*EXERCISE OBJECTIVE*
The listing below contains a span that opens with the line containing "new: white bowl [355,290]" and closes with the line containing "repainted: white eraser". Return that span exactly.

*RECORDS FOR THIS TASK*
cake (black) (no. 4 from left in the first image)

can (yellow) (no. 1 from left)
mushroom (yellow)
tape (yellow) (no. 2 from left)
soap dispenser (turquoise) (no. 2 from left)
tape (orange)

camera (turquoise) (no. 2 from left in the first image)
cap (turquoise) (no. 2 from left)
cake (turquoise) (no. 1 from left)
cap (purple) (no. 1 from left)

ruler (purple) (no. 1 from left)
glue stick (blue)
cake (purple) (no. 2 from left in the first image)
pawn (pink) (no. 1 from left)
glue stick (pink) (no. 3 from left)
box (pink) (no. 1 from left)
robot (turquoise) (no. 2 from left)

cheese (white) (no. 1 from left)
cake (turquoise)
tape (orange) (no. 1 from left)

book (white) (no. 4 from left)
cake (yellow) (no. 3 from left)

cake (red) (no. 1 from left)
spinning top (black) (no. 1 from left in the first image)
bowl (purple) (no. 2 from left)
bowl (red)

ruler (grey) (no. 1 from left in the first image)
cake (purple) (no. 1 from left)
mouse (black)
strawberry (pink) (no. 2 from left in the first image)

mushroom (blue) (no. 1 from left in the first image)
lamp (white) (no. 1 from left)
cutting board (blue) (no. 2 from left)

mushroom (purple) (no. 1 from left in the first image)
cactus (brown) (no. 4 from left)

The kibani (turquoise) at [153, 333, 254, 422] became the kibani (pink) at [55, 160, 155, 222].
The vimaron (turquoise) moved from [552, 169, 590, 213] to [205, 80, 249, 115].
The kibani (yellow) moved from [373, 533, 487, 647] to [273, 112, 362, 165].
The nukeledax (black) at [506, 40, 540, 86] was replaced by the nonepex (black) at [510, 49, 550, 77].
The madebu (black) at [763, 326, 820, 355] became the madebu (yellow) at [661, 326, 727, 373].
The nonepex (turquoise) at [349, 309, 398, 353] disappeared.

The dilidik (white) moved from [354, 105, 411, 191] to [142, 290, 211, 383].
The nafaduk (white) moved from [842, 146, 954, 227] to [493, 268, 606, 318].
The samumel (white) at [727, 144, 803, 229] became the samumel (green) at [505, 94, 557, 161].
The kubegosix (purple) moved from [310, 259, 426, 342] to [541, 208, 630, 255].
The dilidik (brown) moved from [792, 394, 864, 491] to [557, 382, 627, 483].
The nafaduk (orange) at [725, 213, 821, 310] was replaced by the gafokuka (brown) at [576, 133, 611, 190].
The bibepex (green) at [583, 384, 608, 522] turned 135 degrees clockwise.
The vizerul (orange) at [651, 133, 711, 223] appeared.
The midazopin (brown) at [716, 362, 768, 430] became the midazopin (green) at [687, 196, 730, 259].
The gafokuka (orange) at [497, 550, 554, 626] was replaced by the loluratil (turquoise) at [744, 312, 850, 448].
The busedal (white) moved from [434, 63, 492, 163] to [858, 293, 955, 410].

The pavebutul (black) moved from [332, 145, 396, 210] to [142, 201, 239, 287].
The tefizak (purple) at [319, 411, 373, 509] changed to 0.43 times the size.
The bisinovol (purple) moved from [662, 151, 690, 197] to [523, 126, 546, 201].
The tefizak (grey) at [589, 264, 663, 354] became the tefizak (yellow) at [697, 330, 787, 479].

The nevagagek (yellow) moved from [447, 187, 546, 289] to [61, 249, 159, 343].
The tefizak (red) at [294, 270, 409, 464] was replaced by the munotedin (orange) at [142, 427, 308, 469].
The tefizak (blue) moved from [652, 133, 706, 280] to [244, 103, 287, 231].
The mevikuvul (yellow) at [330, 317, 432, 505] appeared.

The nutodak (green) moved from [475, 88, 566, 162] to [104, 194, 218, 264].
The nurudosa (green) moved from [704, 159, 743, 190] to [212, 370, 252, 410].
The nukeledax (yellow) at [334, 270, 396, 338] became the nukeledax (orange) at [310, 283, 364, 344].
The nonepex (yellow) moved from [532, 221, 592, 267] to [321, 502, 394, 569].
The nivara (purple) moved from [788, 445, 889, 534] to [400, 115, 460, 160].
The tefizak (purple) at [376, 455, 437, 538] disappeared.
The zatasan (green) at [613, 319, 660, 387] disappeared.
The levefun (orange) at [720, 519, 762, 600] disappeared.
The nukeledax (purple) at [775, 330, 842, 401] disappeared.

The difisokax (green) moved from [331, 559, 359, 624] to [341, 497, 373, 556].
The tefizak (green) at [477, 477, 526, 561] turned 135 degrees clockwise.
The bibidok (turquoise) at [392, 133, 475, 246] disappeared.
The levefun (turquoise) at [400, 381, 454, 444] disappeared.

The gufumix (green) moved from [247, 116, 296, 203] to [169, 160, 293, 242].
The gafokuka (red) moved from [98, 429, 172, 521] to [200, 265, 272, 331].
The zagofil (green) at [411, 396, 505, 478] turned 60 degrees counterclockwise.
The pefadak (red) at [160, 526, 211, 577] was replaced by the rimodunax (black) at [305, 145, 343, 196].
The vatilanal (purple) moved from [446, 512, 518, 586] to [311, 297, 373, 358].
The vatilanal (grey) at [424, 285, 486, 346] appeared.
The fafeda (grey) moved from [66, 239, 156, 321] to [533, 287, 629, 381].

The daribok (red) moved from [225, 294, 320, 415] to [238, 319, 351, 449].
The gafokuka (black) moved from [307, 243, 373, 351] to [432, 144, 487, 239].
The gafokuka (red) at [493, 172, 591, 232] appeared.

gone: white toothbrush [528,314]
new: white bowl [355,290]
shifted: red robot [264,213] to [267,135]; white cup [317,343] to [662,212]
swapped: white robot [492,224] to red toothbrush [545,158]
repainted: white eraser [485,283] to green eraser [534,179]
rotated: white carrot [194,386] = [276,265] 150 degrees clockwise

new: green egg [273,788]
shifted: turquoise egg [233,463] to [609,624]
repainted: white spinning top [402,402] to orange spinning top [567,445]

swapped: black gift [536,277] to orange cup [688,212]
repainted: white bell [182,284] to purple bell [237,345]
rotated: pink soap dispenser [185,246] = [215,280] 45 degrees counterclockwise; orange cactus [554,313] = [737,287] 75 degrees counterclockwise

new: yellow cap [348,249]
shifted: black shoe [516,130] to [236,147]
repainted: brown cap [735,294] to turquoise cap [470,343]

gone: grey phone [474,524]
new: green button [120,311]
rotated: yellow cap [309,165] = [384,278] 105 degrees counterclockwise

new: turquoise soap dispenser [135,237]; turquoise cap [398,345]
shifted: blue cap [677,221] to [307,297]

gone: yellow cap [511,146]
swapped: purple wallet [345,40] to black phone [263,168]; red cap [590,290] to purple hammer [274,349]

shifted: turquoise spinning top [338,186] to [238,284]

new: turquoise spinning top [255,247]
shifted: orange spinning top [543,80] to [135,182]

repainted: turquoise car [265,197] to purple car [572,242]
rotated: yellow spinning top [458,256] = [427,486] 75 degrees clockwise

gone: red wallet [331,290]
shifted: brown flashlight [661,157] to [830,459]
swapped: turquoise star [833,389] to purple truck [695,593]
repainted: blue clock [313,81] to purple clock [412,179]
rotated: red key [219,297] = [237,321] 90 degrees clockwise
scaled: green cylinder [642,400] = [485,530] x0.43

*TASK ANSWER*
new: white bowl [355,290]
shifted: red robot [264,213] to [267,135]; white cup [317,343] to [662,212]
swapped: white robot [492,224] to red toothbrush [545,158]
repainted: white eraser [485,283] to green eraser [534,179]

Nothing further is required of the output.